A faithful, complete transcript of the entries below, without pictures, should be returned.

»»

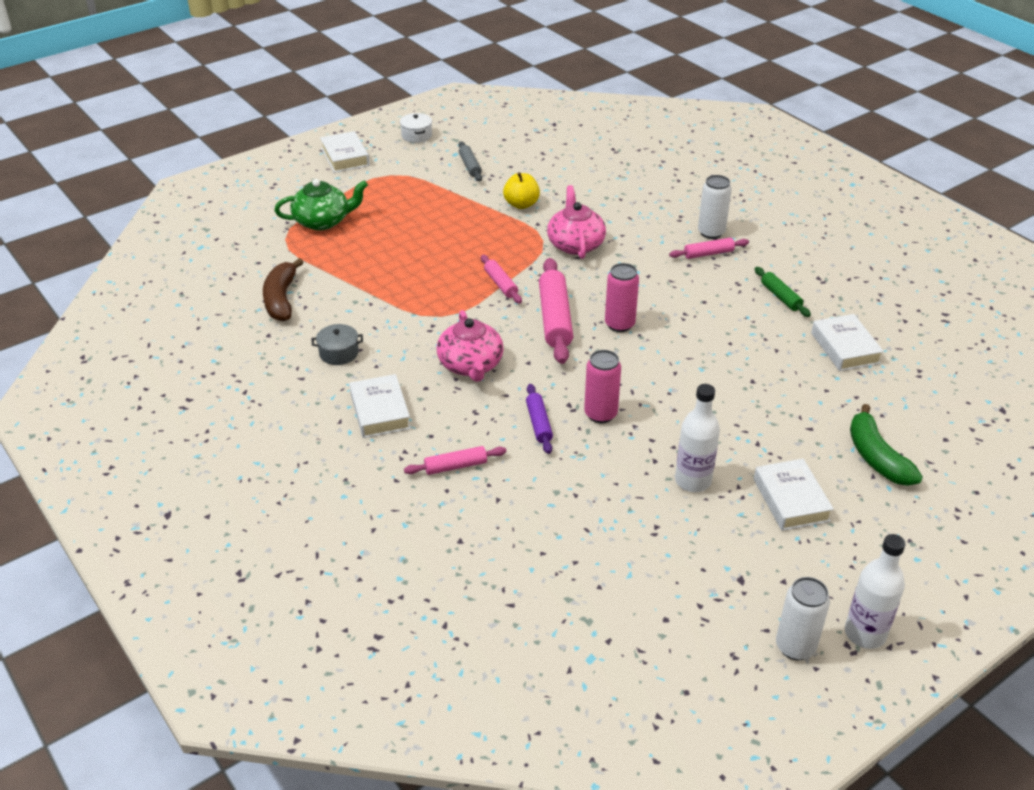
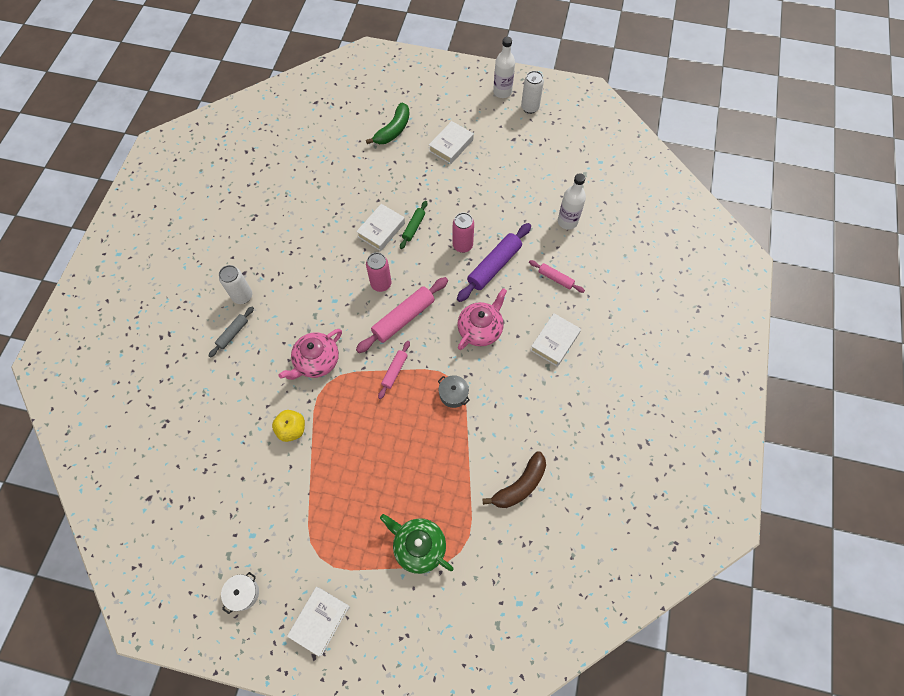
camera: 130 degrees left, 25 degrees up
grey pot [312,324,363,365] -> grey pot moved to [438,375,470,408]
grey rolling pin [458,141,482,181] -> grey rolling pin moved to [208,307,254,358]
purple rolling pin [526,384,553,454] -> purple rolling pin [457,223,531,302], size x1.82
pink rolling pin [669,238,749,259] -> none
white bottle [675,384,720,492] -> white bottle moved to [558,173,586,230]
green rolling pin [755,267,811,317] -> green rolling pin moved to [400,201,427,249]
white book [811,314,884,371] -> white book moved to [356,204,405,251]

««

#### YOUR SOLUTION:
camera: 130 degrees left, 25 degrees up
grey pot [312,324,363,365] -> grey pot moved to [438,375,470,408]
grey rolling pin [458,141,482,181] -> grey rolling pin moved to [208,307,254,358]
purple rolling pin [526,384,553,454] -> purple rolling pin [457,223,531,302], size x1.82
pink rolling pin [669,238,749,259] -> none
white bottle [675,384,720,492] -> white bottle moved to [558,173,586,230]
green rolling pin [755,267,811,317] -> green rolling pin moved to [400,201,427,249]
white book [811,314,884,371] -> white book moved to [356,204,405,251]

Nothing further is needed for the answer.